- Exercise goal -
Whenever the word "none" turns up in a line of the data below, copy that line.

########

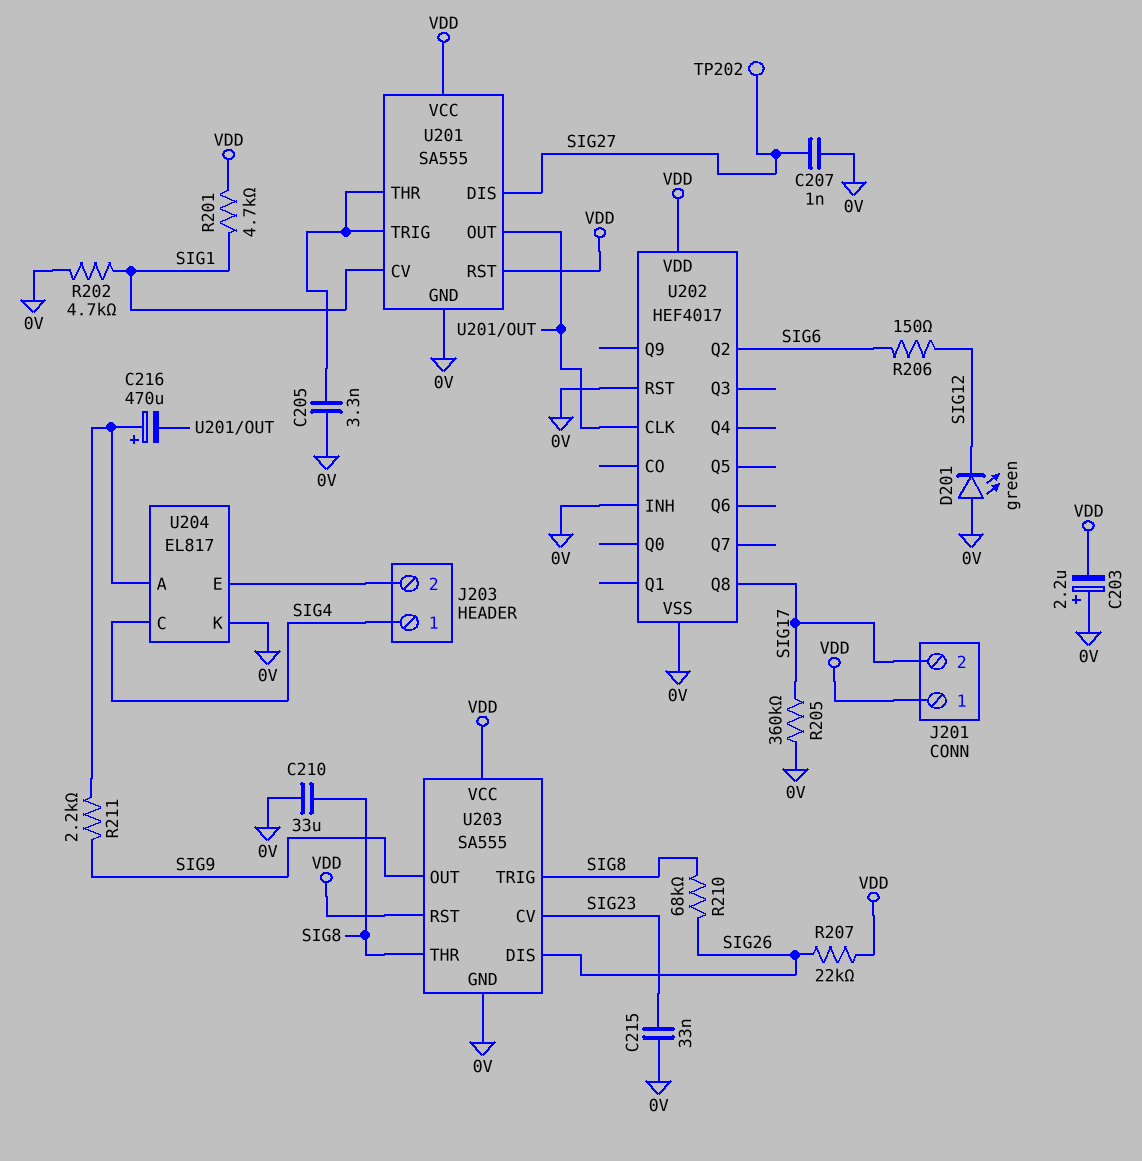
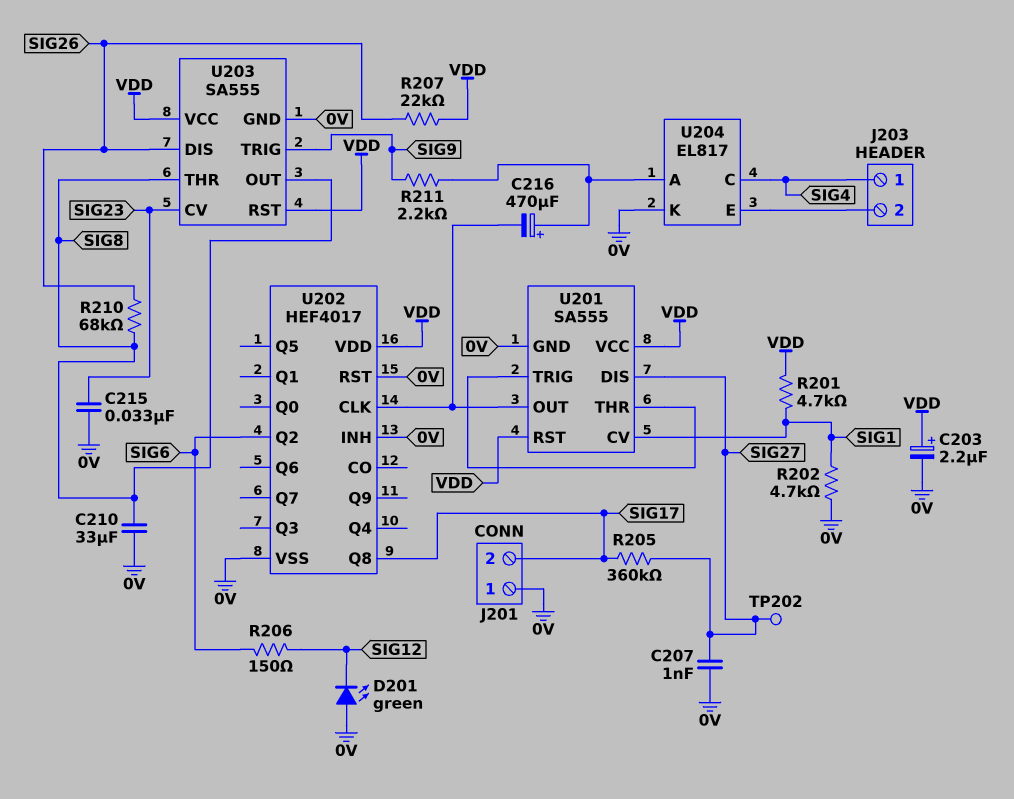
C203: 2.2uF (plus 0V, minus VDD) -> 2.2uF (plus VDD, minus 0V)
C205: 3.3nF (0V, U201/THR) -> none
J201 pin 1: VDD -> 0V
R205: 360k (0V, SIG17) -> 360k (SIG17, SIG27)
U203 pin OUT: SIG9 -> SIG8
U203 pin TRIG: SIG8 -> SIG9

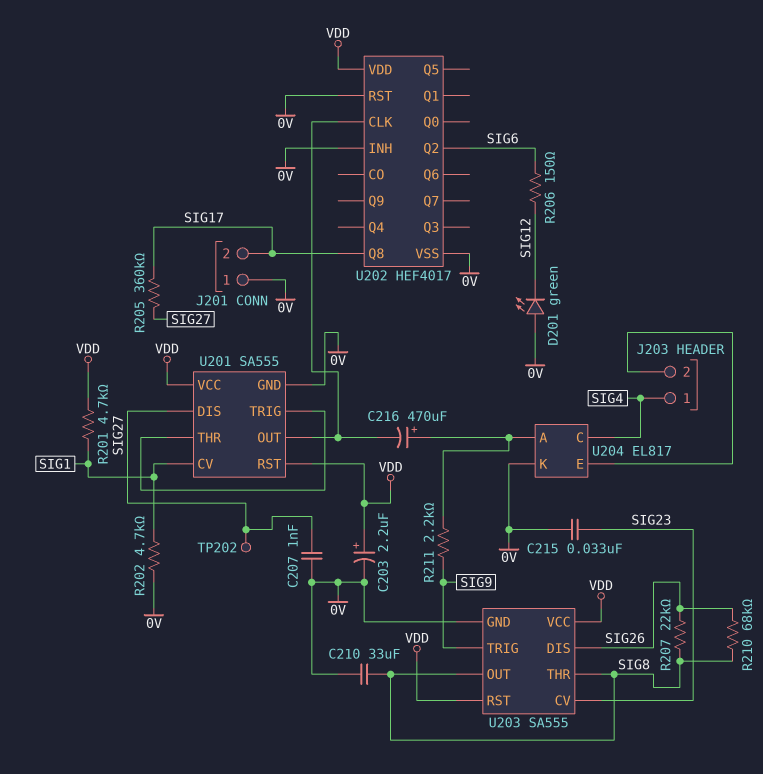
R207: 22k (SIG26, VDD) -> 22k (SIG8, SIG26)

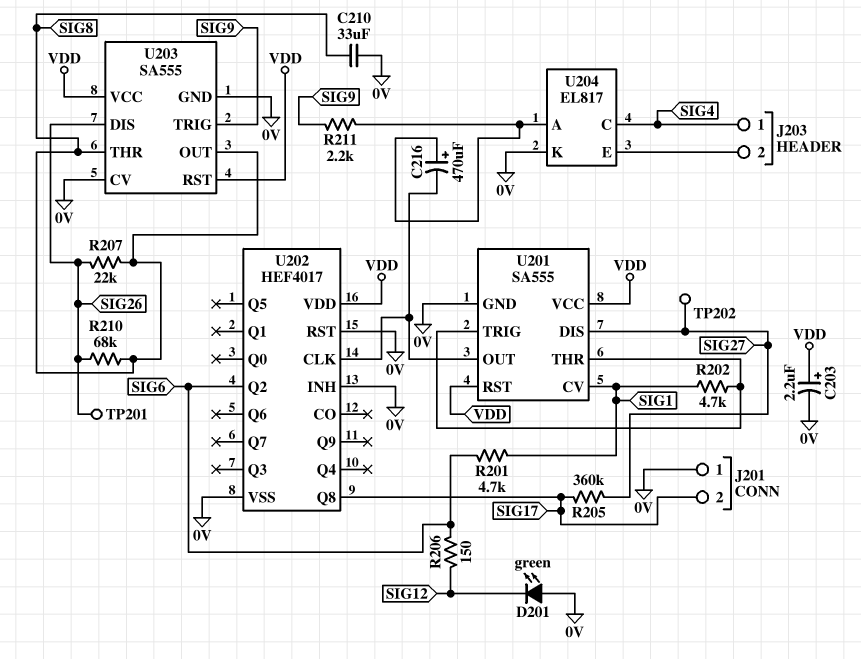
C207: 1nF (0V, SIG27) -> none
C215: 33nF (0V, SIG23) -> none
R201: 4.7k (SIG1, VDD) -> 4.7k (SIG1, SIG6)
R202: 4.7k (0V, SIG1) -> 4.7k (SIG1, U201/THR)
TP201: none -> test point (SIG26)
U203 pin CV: SIG23 -> 0V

########

- Reply -
C205: 3.3nF (0V, U201/THR) -> none
C207: 1nF (0V, SIG27) -> none
C215: 33nF (0V, SIG23) -> none
TP201: none -> test point (SIG26)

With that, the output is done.